• Exercise description:
Reproduce only the lines below from the line containing "R203: 1.5k (N_1, N_11) -> 1.5k (5V, N_1)" to the line containing "R207: 1k (5V, N_10) -> 1k (5V, GND)", exactly as written, with both end lines kept. Omit the pictures.

• Data:
[Start of section]

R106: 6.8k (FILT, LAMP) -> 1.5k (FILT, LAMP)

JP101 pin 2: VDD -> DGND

[End of section]
[Start of section]

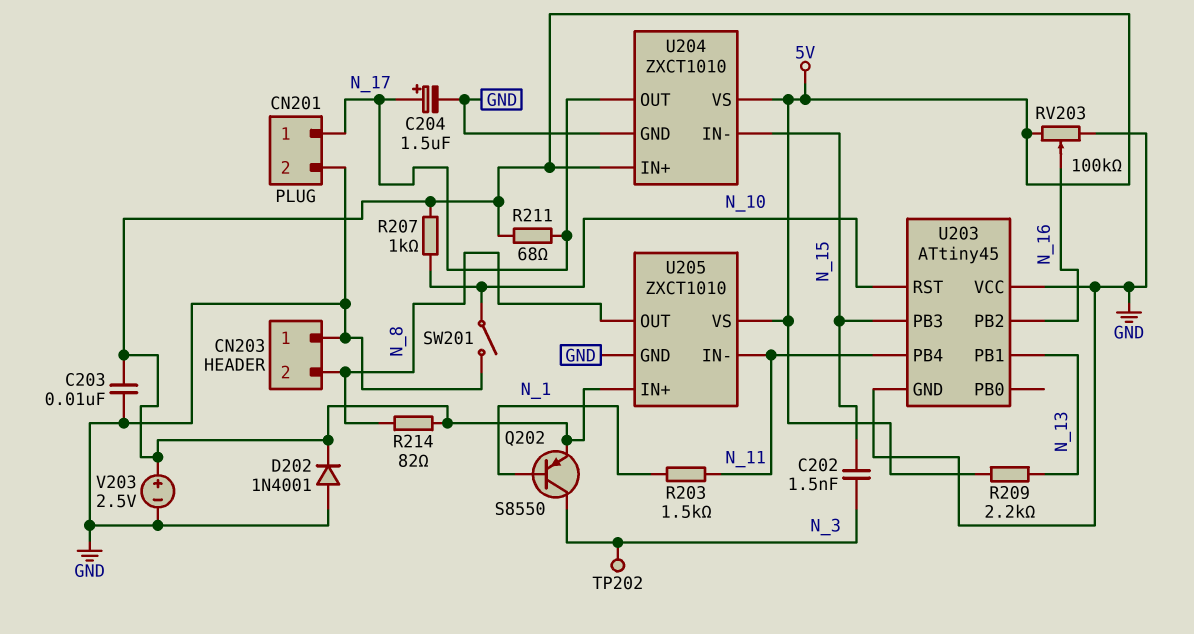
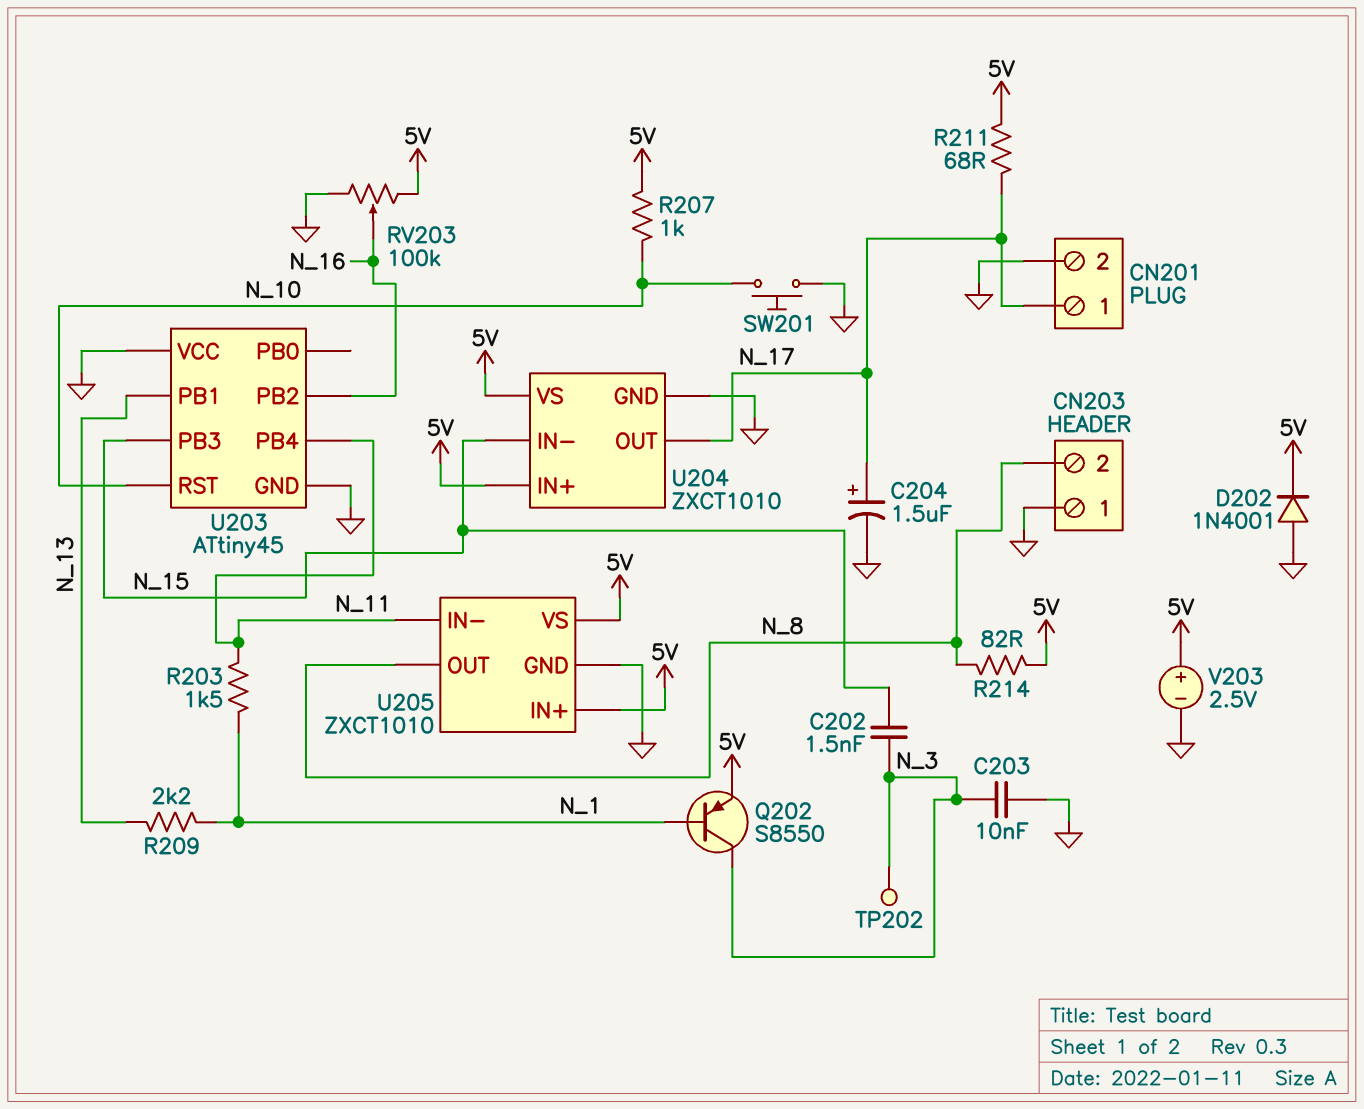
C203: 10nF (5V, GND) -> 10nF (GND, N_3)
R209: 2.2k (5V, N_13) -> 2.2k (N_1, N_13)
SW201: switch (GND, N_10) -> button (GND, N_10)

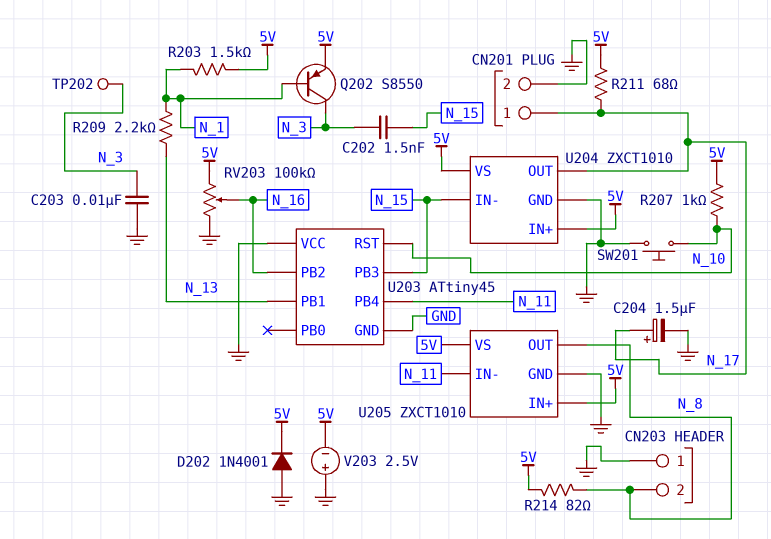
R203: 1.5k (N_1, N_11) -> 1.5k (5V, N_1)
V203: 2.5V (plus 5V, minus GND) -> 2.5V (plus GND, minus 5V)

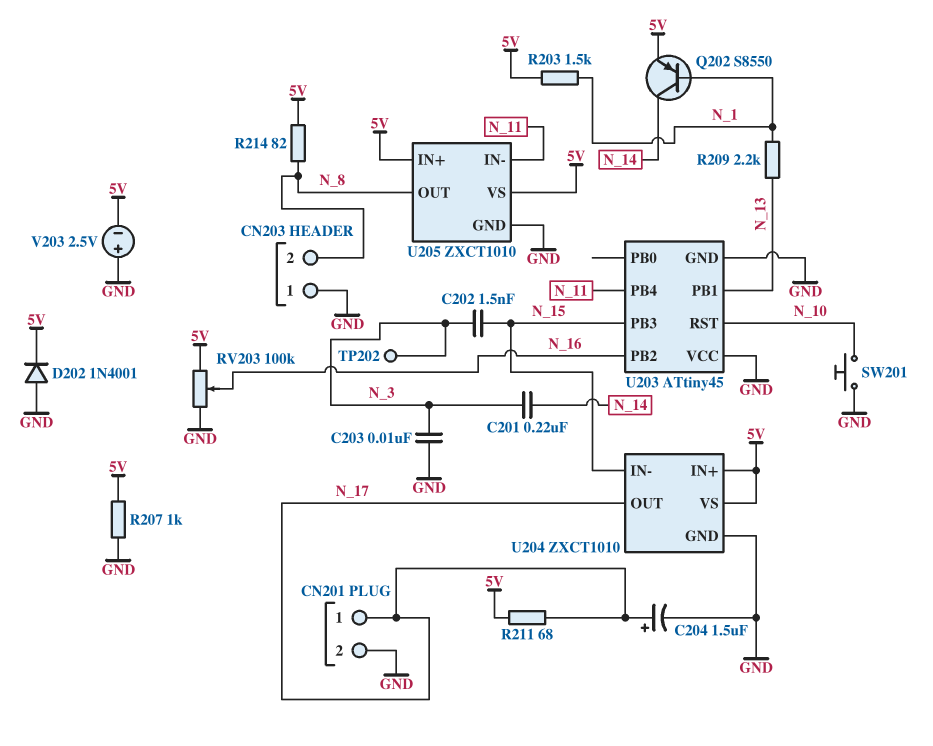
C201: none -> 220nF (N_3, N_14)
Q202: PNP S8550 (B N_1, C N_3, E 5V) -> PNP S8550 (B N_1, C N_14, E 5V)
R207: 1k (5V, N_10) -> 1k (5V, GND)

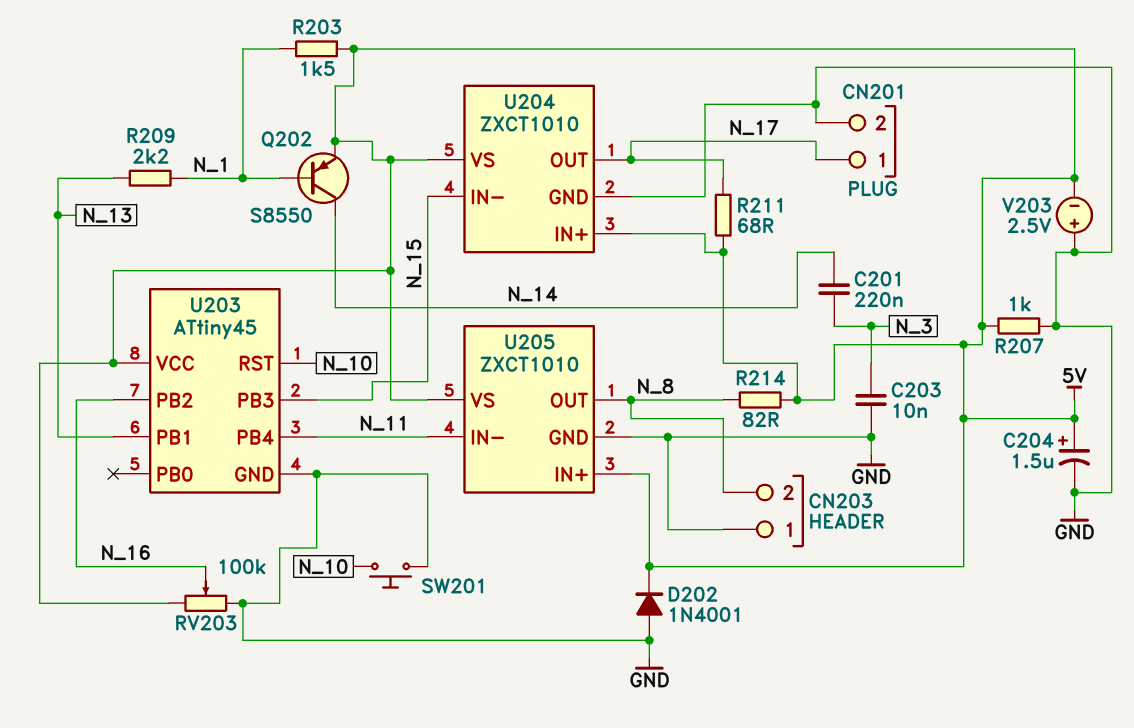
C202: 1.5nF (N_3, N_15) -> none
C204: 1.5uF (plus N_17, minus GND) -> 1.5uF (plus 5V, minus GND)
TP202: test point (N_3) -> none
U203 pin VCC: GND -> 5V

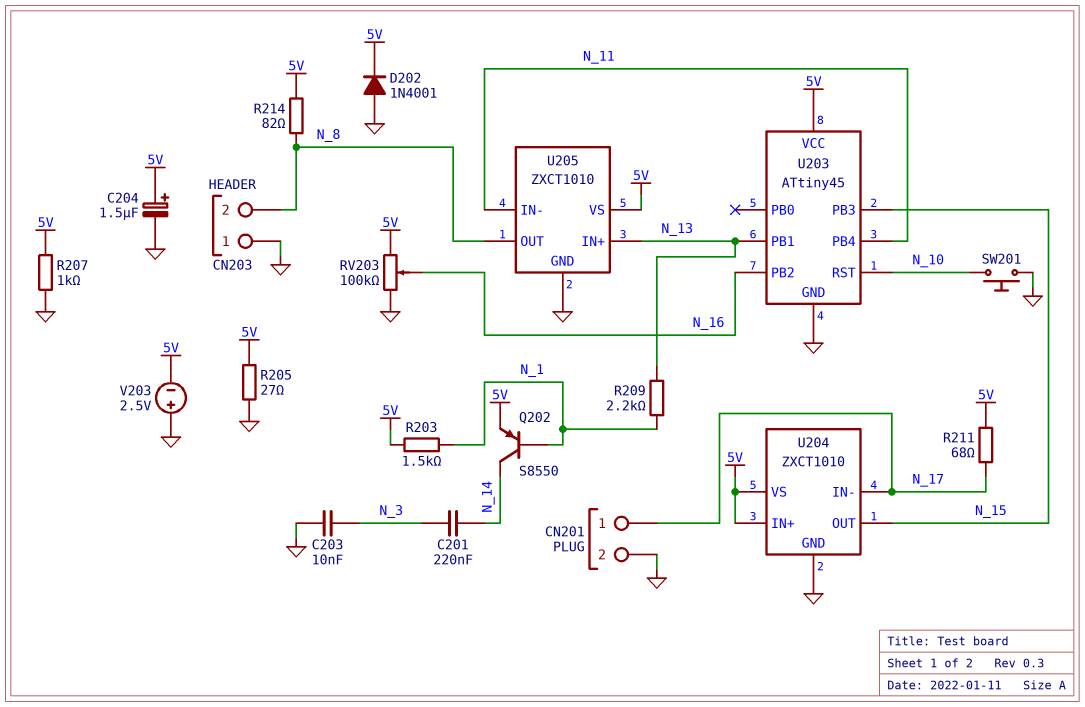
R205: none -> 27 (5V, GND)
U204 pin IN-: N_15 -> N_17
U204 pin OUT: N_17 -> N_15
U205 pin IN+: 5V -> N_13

[End of section]

• Task output:
R203: 1.5k (N_1, N_11) -> 1.5k (5V, N_1)
V203: 2.5V (plus 5V, minus GND) -> 2.5V (plus GND, minus 5V)

C201: none -> 220nF (N_3, N_14)
Q202: PNP S8550 (B N_1, C N_3, E 5V) -> PNP S8550 (B N_1, C N_14, E 5V)
R207: 1k (5V, N_10) -> 1k (5V, GND)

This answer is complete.